**WHAT TO DO**
Nothing but the lines from the one holding "U107 pin DO: MISO -> SCK" through the last line of the material below should be set down, exactly and without images.

**MATERIAL PROVIDED**
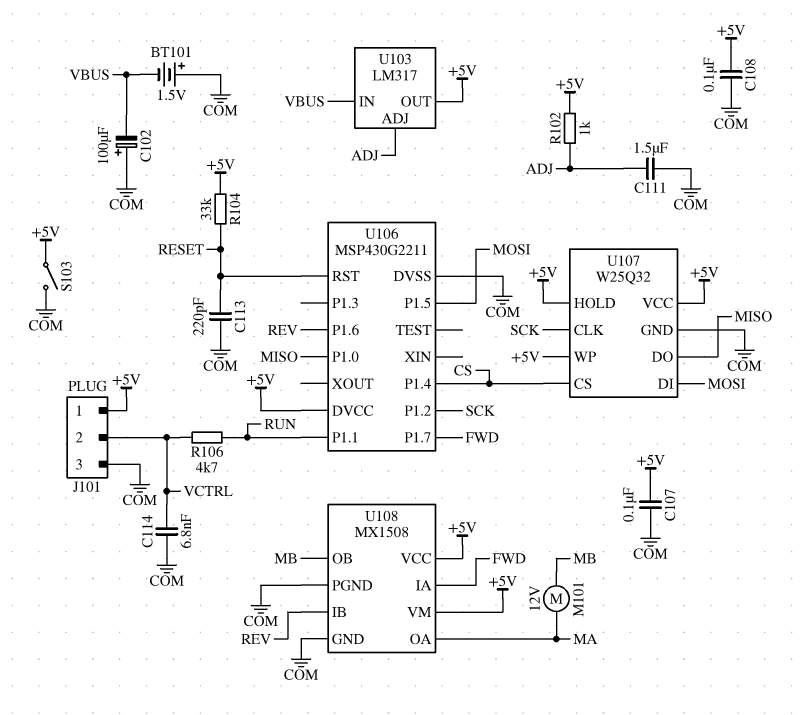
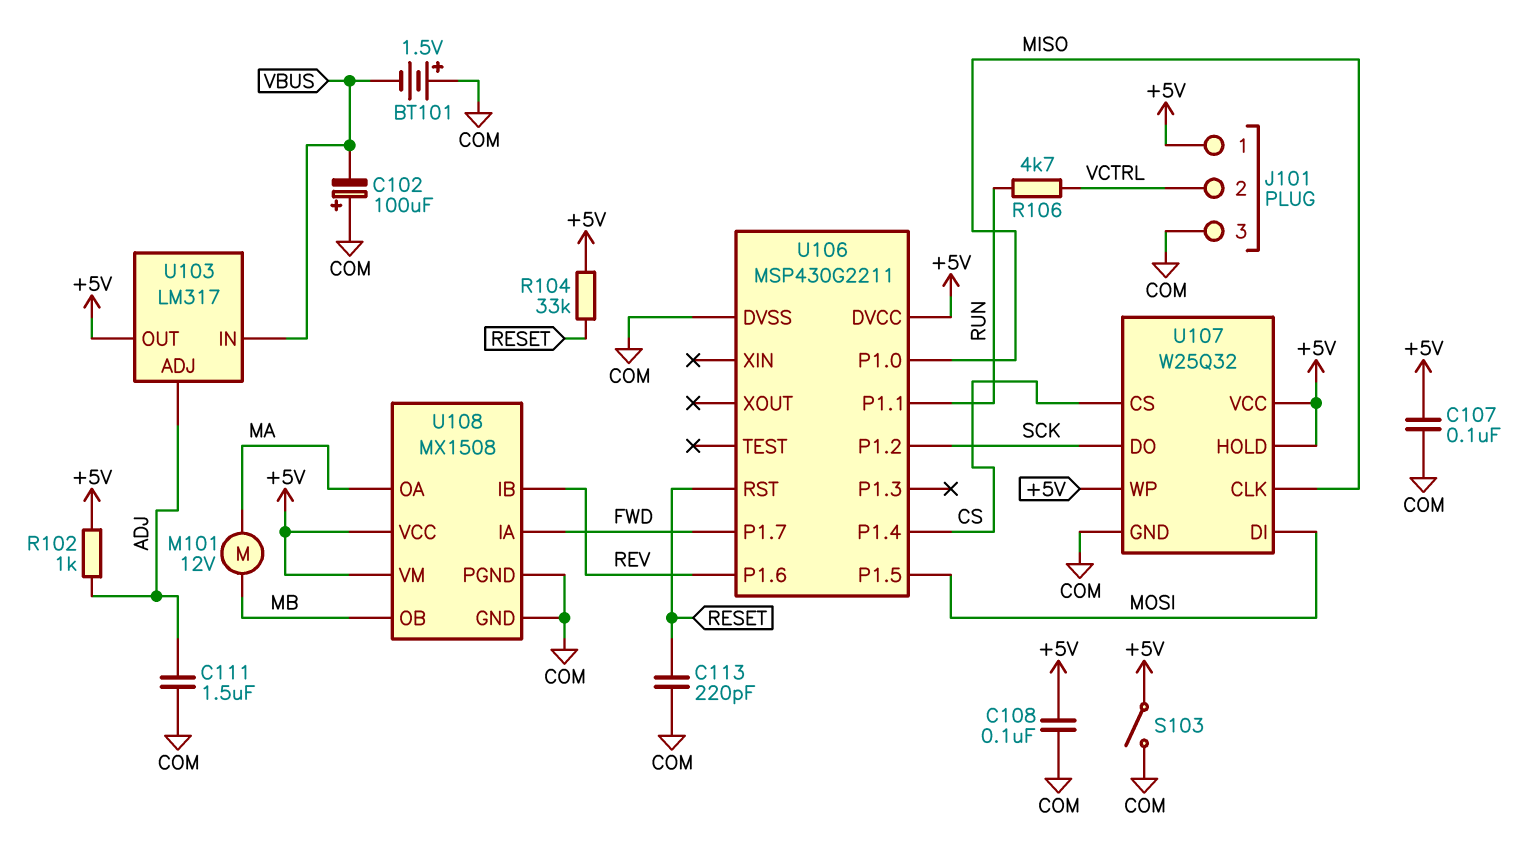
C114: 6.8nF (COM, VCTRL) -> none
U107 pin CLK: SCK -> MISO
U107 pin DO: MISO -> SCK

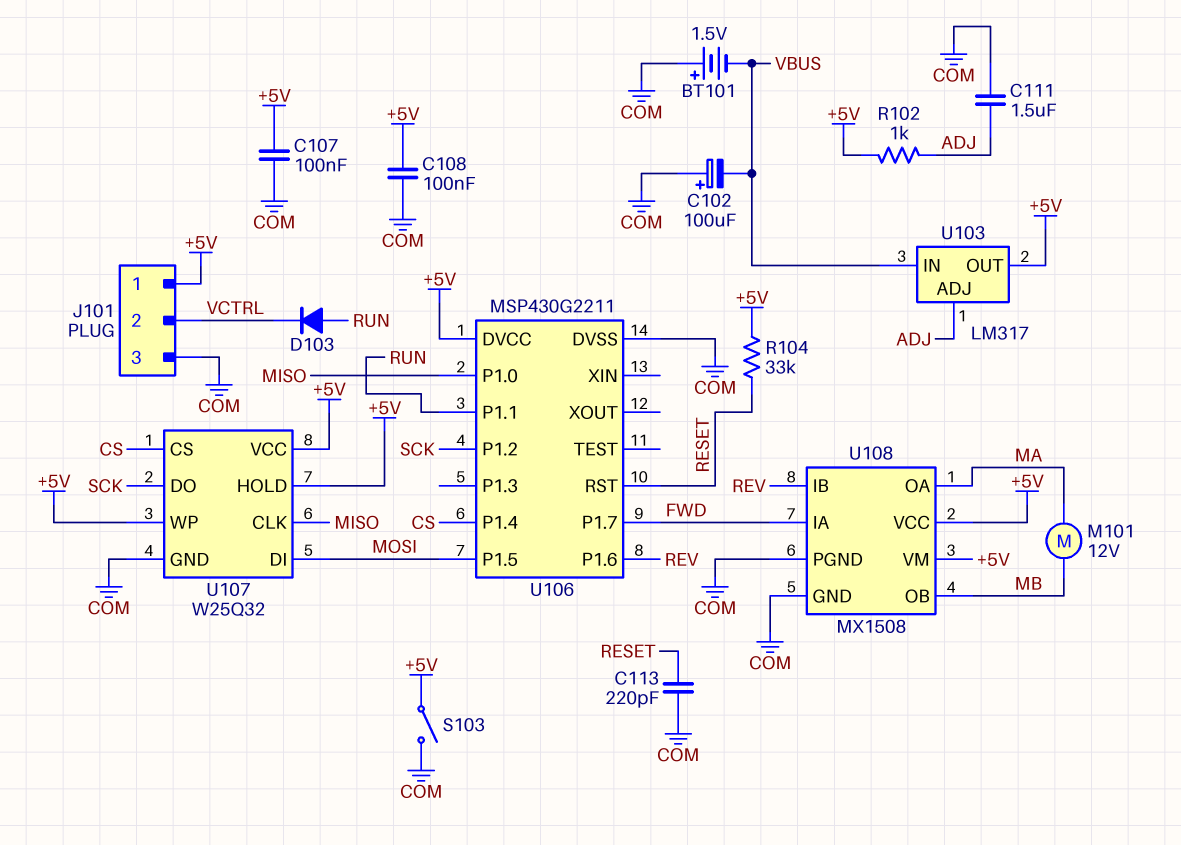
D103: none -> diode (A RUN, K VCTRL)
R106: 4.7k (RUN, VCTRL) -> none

**YOUR SOLUTION**
U107 pin DO: MISO -> SCK

D103: none -> diode (A RUN, K VCTRL)
R106: 4.7k (RUN, VCTRL) -> none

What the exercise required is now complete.